Aim of the task | Please copy the data exactly as it stands, minus the images.

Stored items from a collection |
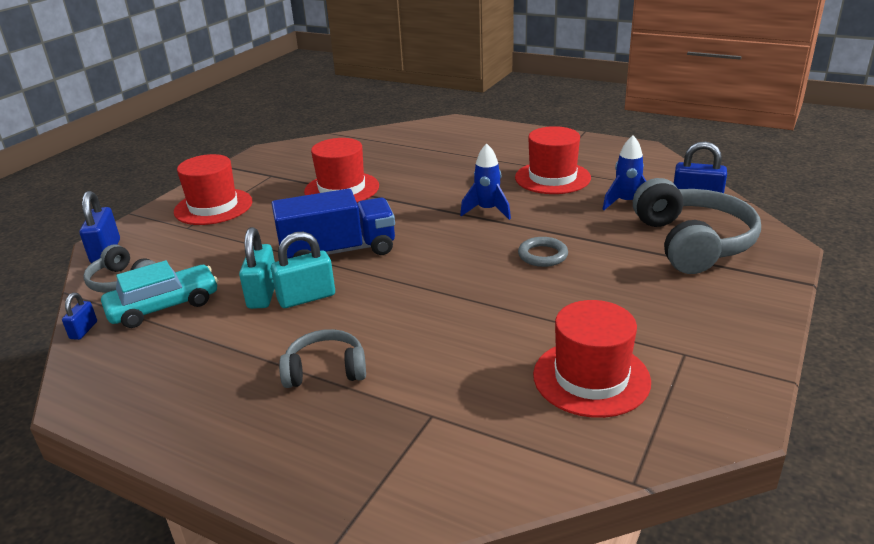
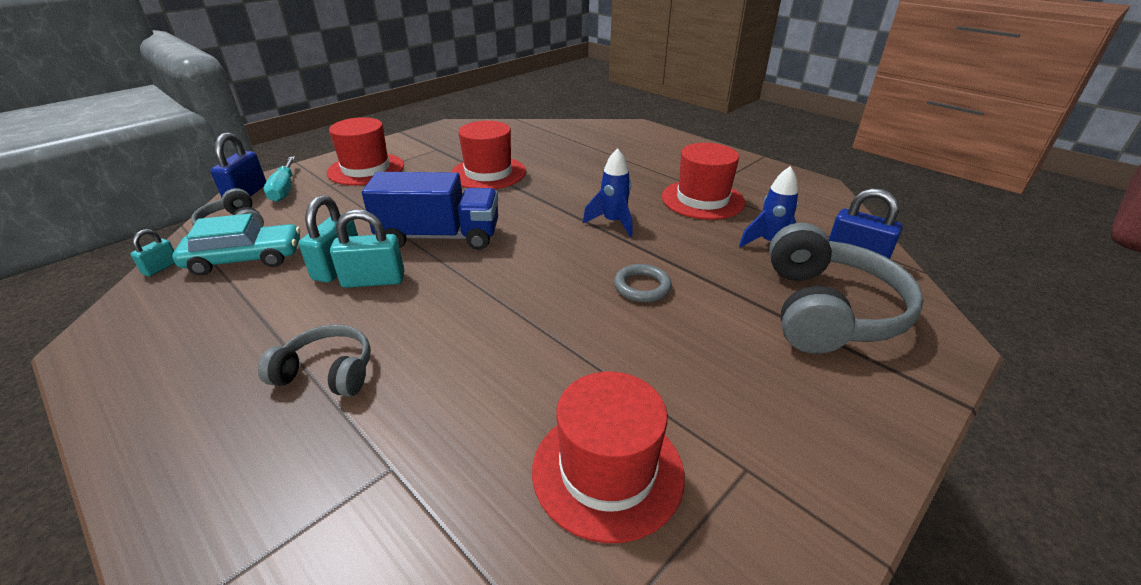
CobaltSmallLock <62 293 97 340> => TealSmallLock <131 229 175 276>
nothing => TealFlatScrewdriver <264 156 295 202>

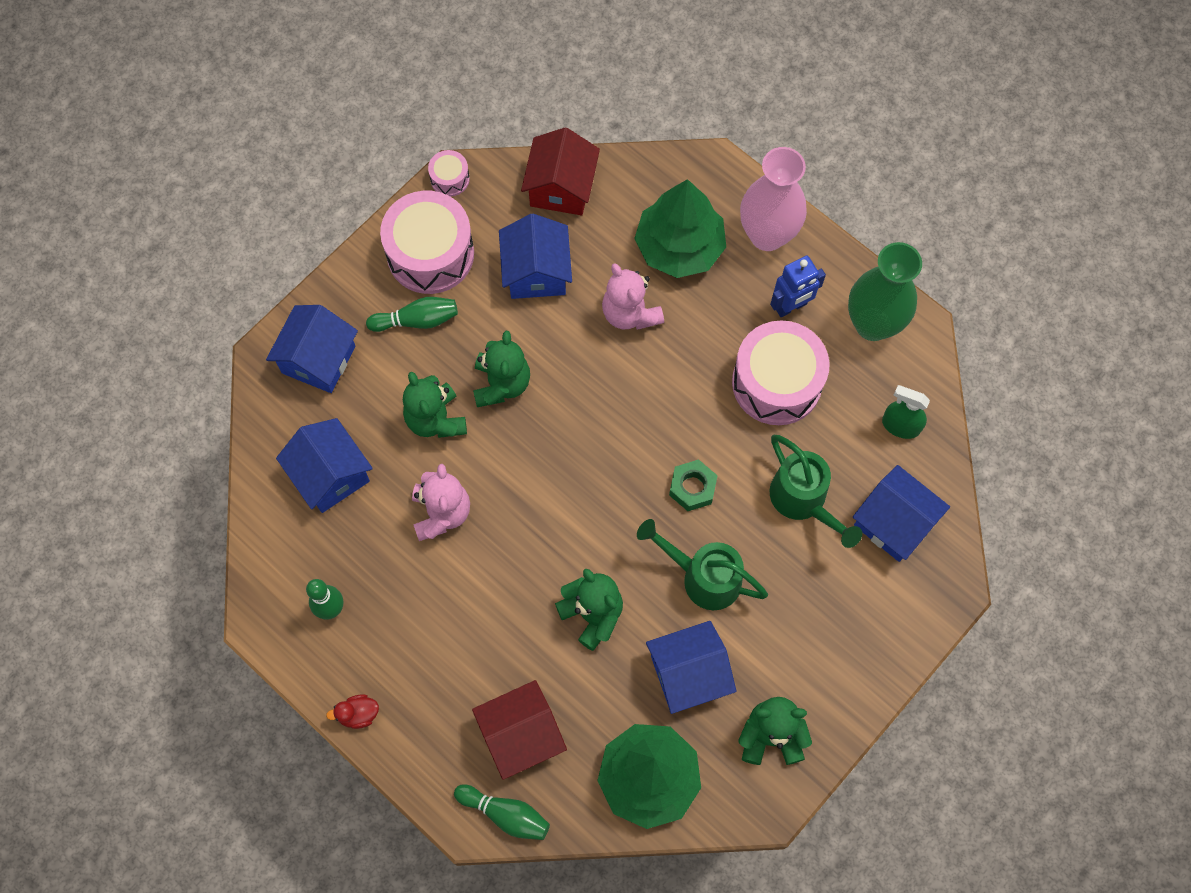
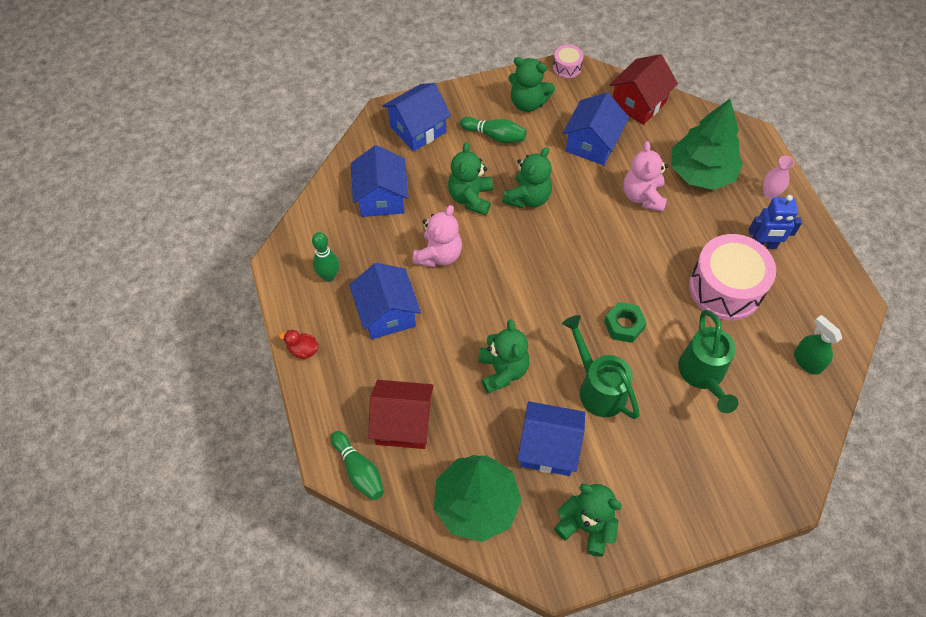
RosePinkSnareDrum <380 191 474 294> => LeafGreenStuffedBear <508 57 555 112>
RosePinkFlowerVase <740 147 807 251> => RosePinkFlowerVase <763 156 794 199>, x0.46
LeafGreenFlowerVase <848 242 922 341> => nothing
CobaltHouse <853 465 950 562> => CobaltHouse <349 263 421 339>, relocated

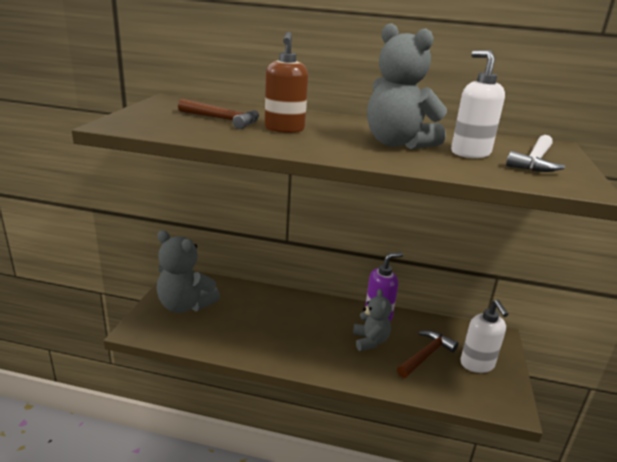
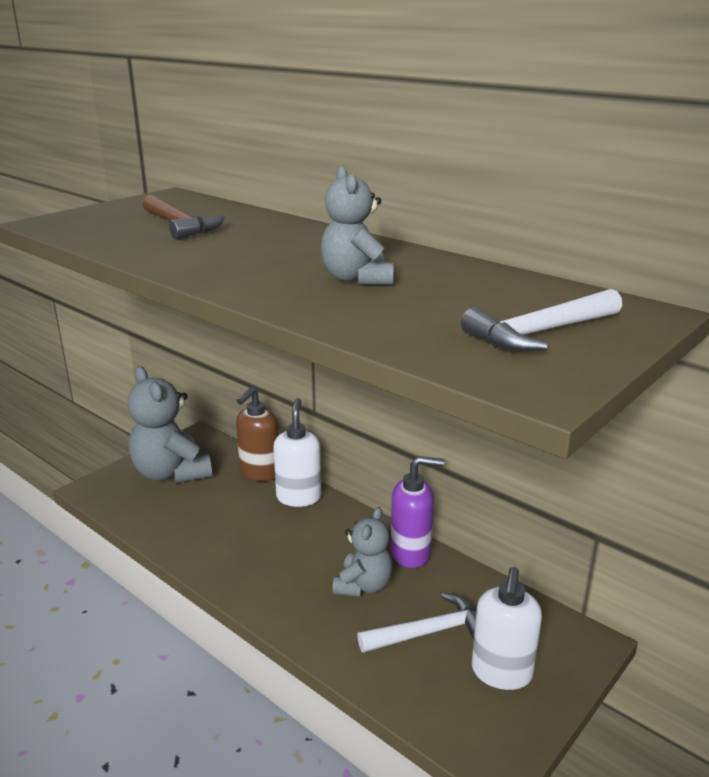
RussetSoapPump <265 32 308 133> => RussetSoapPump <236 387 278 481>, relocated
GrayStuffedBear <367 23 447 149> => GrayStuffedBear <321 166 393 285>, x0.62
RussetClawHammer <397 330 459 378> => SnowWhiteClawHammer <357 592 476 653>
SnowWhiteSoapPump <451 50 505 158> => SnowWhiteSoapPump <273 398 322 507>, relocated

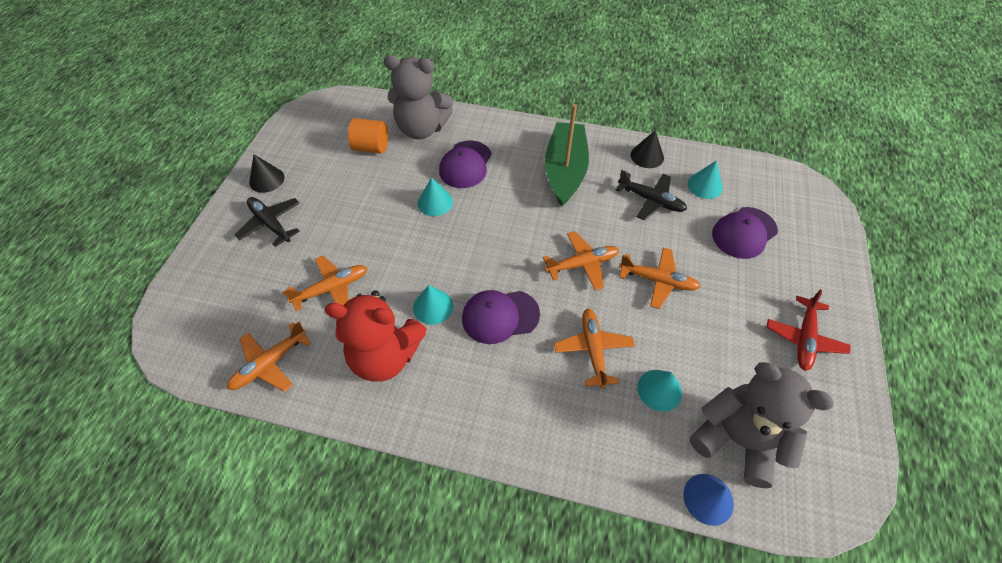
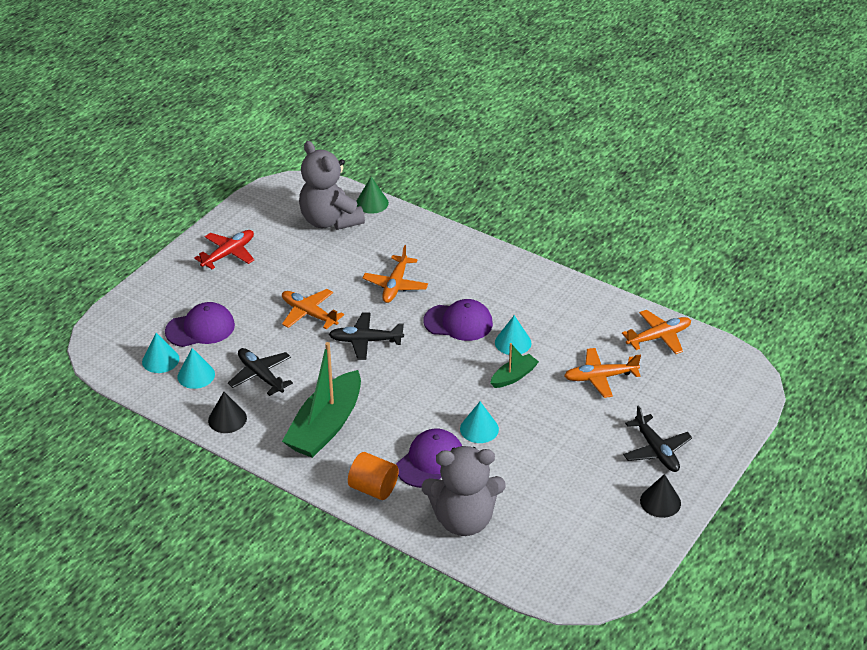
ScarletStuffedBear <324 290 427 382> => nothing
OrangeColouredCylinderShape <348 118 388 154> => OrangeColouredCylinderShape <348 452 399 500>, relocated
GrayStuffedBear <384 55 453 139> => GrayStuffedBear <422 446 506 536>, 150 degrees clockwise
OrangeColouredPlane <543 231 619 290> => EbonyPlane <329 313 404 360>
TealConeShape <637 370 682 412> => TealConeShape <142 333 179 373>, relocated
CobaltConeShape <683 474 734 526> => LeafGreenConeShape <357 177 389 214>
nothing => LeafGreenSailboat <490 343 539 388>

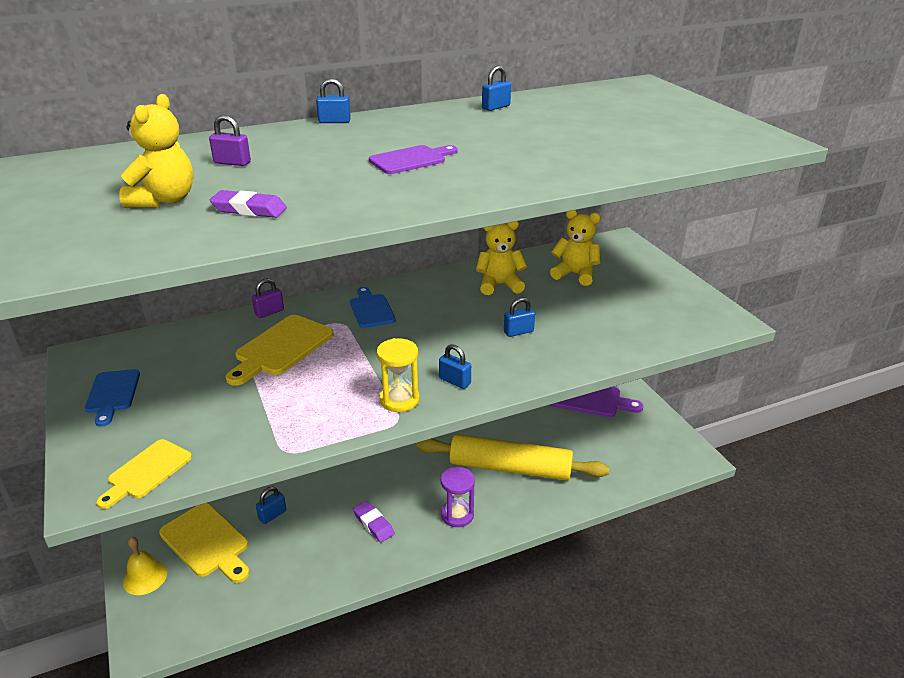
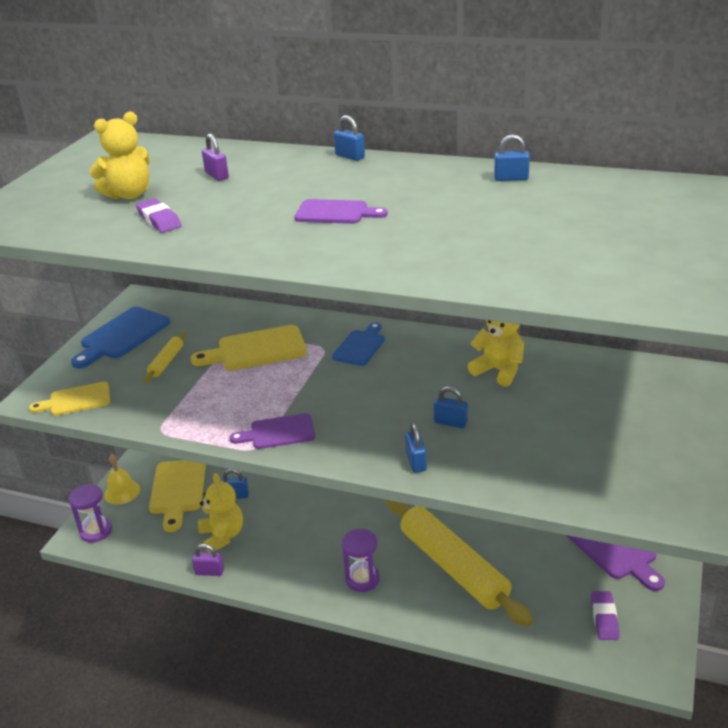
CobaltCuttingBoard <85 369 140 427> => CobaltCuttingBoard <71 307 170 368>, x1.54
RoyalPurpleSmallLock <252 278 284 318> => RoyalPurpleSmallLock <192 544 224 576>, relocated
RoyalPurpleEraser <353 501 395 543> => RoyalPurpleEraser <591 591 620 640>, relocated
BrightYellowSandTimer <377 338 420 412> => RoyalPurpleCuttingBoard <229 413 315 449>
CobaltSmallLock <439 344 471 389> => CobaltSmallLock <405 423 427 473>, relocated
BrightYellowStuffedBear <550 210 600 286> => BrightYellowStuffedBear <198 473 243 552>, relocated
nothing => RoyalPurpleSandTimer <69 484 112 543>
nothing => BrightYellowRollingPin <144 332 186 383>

Response below |
CobaltSmallLock <62 293 97 340> => TealSmallLock <131 229 175 276>
nothing => TealFlatScrewdriver <264 156 295 202>

RosePinkSnareDrum <380 191 474 294> => LeafGreenStuffedBear <508 57 555 112>
RosePinkFlowerVase <740 147 807 251> => RosePinkFlowerVase <763 156 794 199>, x0.46
LeafGreenFlowerVase <848 242 922 341> => nothing
CobaltHouse <853 465 950 562> => CobaltHouse <349 263 421 339>, relocated

RussetSoapPump <265 32 308 133> => RussetSoapPump <236 387 278 481>, relocated
GrayStuffedBear <367 23 447 149> => GrayStuffedBear <321 166 393 285>, x0.62
RussetClawHammer <397 330 459 378> => SnowWhiteClawHammer <357 592 476 653>
SnowWhiteSoapPump <451 50 505 158> => SnowWhiteSoapPump <273 398 322 507>, relocated

ScarletStuffedBear <324 290 427 382> => nothing
OrangeColouredCylinderShape <348 118 388 154> => OrangeColouredCylinderShape <348 452 399 500>, relocated
GrayStuffedBear <384 55 453 139> => GrayStuffedBear <422 446 506 536>, 150 degrees clockwise
OrangeColouredPlane <543 231 619 290> => EbonyPlane <329 313 404 360>
TealConeShape <637 370 682 412> => TealConeShape <142 333 179 373>, relocated
CobaltConeShape <683 474 734 526> => LeafGreenConeShape <357 177 389 214>
nothing => LeafGreenSailboat <490 343 539 388>

CobaltCuttingBoard <85 369 140 427> => CobaltCuttingBoard <71 307 170 368>, x1.54
RoyalPurpleSmallLock <252 278 284 318> => RoyalPurpleSmallLock <192 544 224 576>, relocated
RoyalPurpleEraser <353 501 395 543> => RoyalPurpleEraser <591 591 620 640>, relocated
BrightYellowSandTimer <377 338 420 412> => RoyalPurpleCuttingBoard <229 413 315 449>
CobaltSmallLock <439 344 471 389> => CobaltSmallLock <405 423 427 473>, relocated
BrightYellowStuffedBear <550 210 600 286> => BrightYellowStuffedBear <198 473 243 552>, relocated
nothing => RoyalPurpleSandTimer <69 484 112 543>
nothing => BrightYellowRollingPin <144 332 186 383>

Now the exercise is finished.